#### YOUR GOAL
Copy the records exactly. Every line must match.

RECORDS TO PROCESS section start

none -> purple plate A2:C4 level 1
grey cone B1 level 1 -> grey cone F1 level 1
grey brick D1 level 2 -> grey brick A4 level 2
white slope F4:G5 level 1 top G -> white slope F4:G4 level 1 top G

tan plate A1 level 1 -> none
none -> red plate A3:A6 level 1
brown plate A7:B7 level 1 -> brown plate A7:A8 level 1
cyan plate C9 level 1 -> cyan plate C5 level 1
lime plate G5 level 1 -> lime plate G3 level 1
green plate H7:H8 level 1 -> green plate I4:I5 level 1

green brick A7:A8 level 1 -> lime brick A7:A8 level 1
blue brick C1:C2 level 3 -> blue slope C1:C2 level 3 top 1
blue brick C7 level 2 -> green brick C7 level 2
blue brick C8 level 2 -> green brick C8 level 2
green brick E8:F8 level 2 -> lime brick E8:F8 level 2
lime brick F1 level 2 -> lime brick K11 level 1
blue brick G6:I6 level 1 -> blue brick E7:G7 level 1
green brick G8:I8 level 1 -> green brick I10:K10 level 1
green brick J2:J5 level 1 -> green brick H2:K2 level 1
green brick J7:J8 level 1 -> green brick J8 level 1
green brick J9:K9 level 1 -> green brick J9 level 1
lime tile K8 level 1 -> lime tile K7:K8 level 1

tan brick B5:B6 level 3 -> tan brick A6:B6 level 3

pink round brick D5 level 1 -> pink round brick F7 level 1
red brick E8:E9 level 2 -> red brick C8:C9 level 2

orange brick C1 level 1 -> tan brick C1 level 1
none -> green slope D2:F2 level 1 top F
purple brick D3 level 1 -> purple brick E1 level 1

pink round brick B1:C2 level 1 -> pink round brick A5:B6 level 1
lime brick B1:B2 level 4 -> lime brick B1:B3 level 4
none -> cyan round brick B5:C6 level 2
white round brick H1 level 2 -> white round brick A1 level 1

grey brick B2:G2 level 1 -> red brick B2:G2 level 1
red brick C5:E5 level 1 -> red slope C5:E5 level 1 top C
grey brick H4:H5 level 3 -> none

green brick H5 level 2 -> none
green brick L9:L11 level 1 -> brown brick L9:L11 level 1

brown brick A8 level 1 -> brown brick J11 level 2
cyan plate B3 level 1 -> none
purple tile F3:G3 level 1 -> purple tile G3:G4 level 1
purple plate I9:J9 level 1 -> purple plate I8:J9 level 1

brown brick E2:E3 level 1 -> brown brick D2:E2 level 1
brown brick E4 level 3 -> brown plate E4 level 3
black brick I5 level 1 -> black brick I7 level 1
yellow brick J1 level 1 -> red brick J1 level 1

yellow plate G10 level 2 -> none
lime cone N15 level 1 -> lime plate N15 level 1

RECORDS TO PROCESS section end

#### EXERCISE RESPONSE
none -> purple plate A2:C4 level 1
grey cone B1 level 1 -> grey cone F1 level 1
grey brick D1 level 2 -> grey brick A4 level 2
white slope F4:G5 level 1 top G -> white slope F4:G4 level 1 top G

tan plate A1 level 1 -> none
none -> red plate A3:A6 level 1
brown plate A7:B7 level 1 -> brown plate A7:A8 level 1
cyan plate C9 level 1 -> cyan plate C5 level 1
lime plate G5 level 1 -> lime plate G3 level 1
green plate H7:H8 level 1 -> green plate I4:I5 level 1

green brick A7:A8 level 1 -> lime brick A7:A8 level 1
blue brick C1:C2 level 3 -> blue slope C1:C2 level 3 top 1
blue brick C7 level 2 -> green brick C7 level 2
blue brick C8 level 2 -> green brick C8 level 2
green brick E8:F8 level 2 -> lime brick E8:F8 level 2
lime brick F1 level 2 -> lime brick K11 level 1
blue brick G6:I6 level 1 -> blue brick E7:G7 level 1
green brick G8:I8 level 1 -> green brick I10:K10 level 1
green brick J2:J5 level 1 -> green brick H2:K2 level 1
green brick J7:J8 level 1 -> green brick J8 level 1
green brick J9:K9 level 1 -> green brick J9 level 1
lime tile K8 level 1 -> lime tile K7:K8 level 1

tan brick B5:B6 level 3 -> tan brick A6:B6 level 3

pink round brick D5 level 1 -> pink round brick F7 level 1
red brick E8:E9 level 2 -> red brick C8:C9 level 2

orange brick C1 level 1 -> tan brick C1 level 1
none -> green slope D2:F2 level 1 top F
purple brick D3 level 1 -> purple brick E1 level 1

pink round brick B1:C2 level 1 -> pink round brick A5:B6 level 1
lime brick B1:B2 level 4 -> lime brick B1:B3 level 4
none -> cyan round brick B5:C6 level 2
white round brick H1 level 2 -> white round brick A1 level 1

grey brick B2:G2 level 1 -> red brick B2:G2 level 1
red brick C5:E5 level 1 -> red slope C5:E5 level 1 top C
grey brick H4:H5 level 3 -> none

green brick H5 level 2 -> none
green brick L9:L11 level 1 -> brown brick L9:L11 level 1

brown brick A8 level 1 -> brown brick J11 level 2
cyan plate B3 level 1 -> none
purple tile F3:G3 level 1 -> purple tile G3:G4 level 1
purple plate I9:J9 level 1 -> purple plate I8:J9 level 1

brown brick E2:E3 level 1 -> brown brick D2:E2 level 1
brown brick E4 level 3 -> brown plate E4 level 3
black brick I5 level 1 -> black brick I7 level 1
yellow brick J1 level 1 -> red brick J1 level 1

yellow plate G10 level 2 -> none
lime cone N15 level 1 -> lime plate N15 level 1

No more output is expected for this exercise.